**Assignment:**
Word for word, copy out every line of the records, omitting each picture.
○ ○ ○ ○
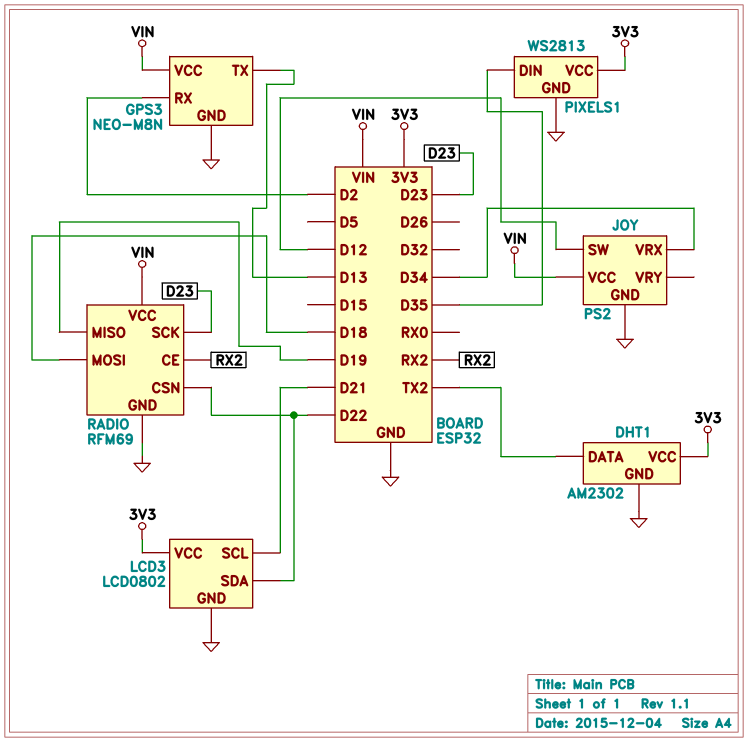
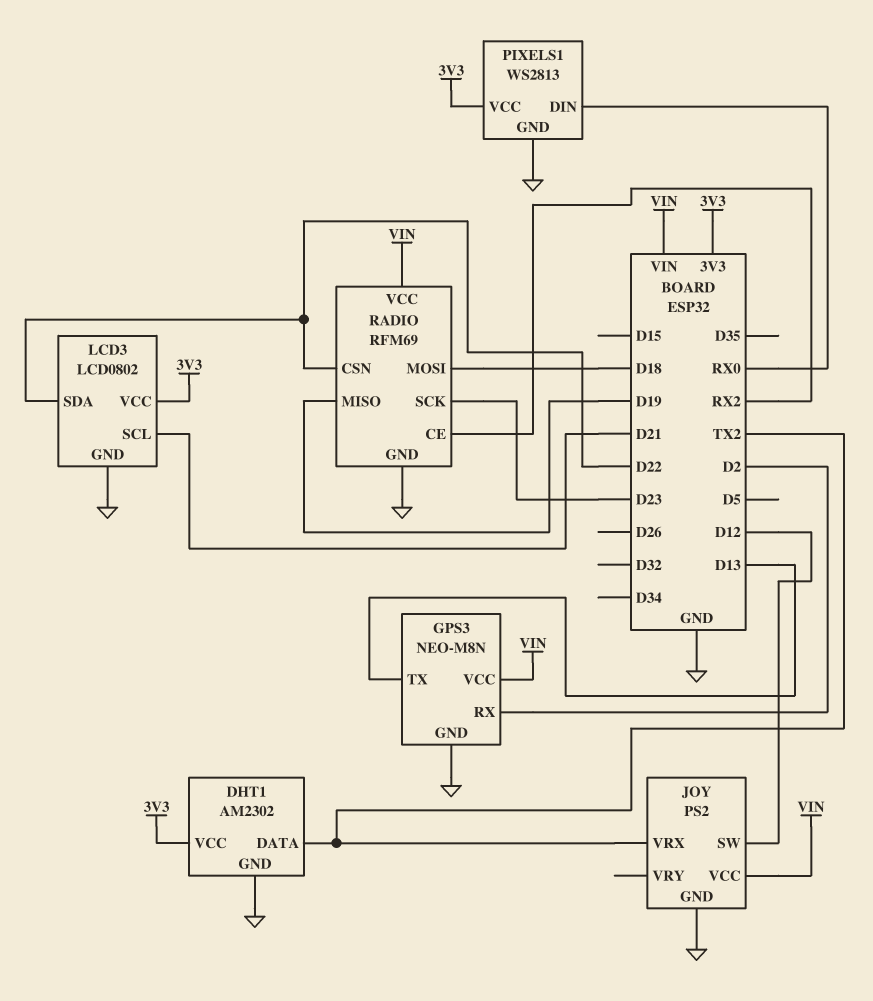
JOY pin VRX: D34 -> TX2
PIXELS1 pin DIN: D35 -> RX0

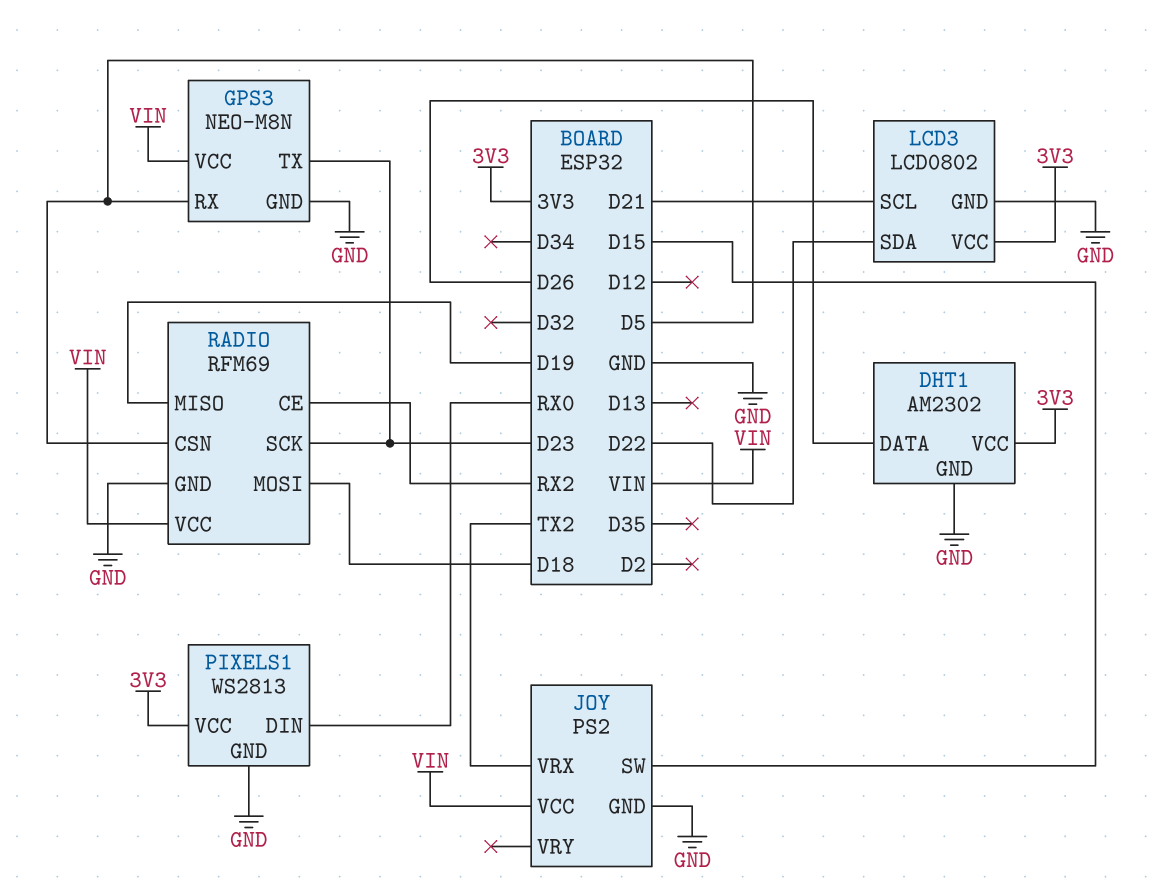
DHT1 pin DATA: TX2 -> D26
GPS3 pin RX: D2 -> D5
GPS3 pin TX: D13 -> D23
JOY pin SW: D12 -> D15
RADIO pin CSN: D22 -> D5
○ ○ ○ ○
**Response for this exercise:**
JOY pin VRX: D34 -> TX2
PIXELS1 pin DIN: D35 -> RX0

DHT1 pin DATA: TX2 -> D26
GPS3 pin RX: D2 -> D5
GPS3 pin TX: D13 -> D23
JOY pin SW: D12 -> D15
RADIO pin CSN: D22 -> D5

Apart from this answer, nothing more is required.